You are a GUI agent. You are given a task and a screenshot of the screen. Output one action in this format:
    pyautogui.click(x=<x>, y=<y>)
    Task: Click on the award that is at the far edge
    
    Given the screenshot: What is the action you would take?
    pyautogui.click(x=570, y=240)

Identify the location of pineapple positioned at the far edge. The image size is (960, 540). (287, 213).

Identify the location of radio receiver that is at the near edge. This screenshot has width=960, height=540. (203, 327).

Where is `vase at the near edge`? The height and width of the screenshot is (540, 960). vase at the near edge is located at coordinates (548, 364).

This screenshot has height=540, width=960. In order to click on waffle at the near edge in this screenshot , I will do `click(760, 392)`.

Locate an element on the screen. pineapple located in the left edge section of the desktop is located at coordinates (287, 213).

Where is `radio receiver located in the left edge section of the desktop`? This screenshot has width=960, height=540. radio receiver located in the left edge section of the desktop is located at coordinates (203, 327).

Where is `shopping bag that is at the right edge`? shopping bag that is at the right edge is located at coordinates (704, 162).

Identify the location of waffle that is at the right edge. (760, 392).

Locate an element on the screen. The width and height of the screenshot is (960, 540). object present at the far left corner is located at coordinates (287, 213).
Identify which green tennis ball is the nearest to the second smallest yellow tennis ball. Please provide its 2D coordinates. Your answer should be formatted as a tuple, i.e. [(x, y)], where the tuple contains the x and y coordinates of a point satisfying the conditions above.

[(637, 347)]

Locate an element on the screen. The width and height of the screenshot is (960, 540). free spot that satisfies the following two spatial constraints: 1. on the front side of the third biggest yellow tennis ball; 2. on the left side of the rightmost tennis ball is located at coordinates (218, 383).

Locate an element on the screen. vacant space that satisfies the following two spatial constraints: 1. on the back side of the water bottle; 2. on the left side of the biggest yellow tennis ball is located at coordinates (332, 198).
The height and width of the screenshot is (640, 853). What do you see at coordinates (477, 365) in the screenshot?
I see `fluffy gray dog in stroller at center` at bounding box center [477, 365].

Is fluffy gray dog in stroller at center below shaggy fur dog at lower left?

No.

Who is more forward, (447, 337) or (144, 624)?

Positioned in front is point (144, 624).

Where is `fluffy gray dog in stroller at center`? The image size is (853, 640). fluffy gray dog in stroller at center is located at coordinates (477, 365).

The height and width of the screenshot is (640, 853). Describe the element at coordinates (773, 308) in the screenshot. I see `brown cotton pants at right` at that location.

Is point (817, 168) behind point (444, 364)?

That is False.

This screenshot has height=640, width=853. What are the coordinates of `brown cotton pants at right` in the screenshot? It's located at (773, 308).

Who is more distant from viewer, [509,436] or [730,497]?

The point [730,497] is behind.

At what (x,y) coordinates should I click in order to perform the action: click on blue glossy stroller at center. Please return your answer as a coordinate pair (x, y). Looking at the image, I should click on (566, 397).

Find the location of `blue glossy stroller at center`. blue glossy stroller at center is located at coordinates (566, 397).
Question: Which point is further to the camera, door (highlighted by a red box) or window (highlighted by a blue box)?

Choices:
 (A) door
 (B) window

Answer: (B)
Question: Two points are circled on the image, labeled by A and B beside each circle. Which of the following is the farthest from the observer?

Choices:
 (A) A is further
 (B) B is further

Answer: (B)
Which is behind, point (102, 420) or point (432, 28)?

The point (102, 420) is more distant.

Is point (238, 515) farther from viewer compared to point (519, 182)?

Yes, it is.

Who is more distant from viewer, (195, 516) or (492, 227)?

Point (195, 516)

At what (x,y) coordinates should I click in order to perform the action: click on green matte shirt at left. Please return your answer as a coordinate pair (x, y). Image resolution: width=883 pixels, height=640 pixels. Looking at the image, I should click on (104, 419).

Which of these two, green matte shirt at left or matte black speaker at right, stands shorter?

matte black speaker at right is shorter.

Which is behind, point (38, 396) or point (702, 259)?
---
Starting at the beginning of the data and ending at the line that contains "[(637, 347)]", rewrite each line as one string in a JSON list, leaving out blank lines.

RESPONSE TO THE TASK:
[
  "You are a GUI agent. You are given a task and a screenshot of the screen. Output one action in this format:",
  "    pyautogui.click(x=<x>, y=<y>)",
  "    Task: Click on the award that is at the far edge",
  "    Given the screenshot: What is the action you would take?",
  "    pyautogui.click(x=570, y=240)",
  "Identify the location of pineapple positioned at the far edge. The image size is (960, 540). (287, 213).",
  "Identify the location of radio receiver that is at the near edge. This screenshot has width=960, height=540. (203, 327).",
  "Where is `vase at the near edge`? The height and width of the screenshot is (540, 960). vase at the near edge is located at coordinates (548, 364).",
  "This screenshot has height=540, width=960. In order to click on waffle at the near edge in this screenshot , I will do `click(760, 392)`.",
  "Locate an element on the screen. pineapple located in the left edge section of the desktop is located at coordinates (287, 213).",
  "Where is `radio receiver located in the left edge section of the desktop`? This screenshot has width=960, height=540. radio receiver located in the left edge section of the desktop is located at coordinates (203, 327).",
  "Where is `shopping bag that is at the right edge`? shopping bag that is at the right edge is located at coordinates (704, 162).",
  "Identify the location of waffle that is at the right edge. (760, 392).",
  "Locate an element on the screen. The width and height of the screenshot is (960, 540). object present at the far left corner is located at coordinates (287, 213).",
  "Identify which green tennis ball is the nearest to the second smallest yellow tennis ball. Please provide its 2D coordinates. Your answer should be formatted as a tuple, i.e. [(x, y)], where the tuple contains the x and y coordinates of a point satisfying the conditions above.",
  "[(637, 347)]"
]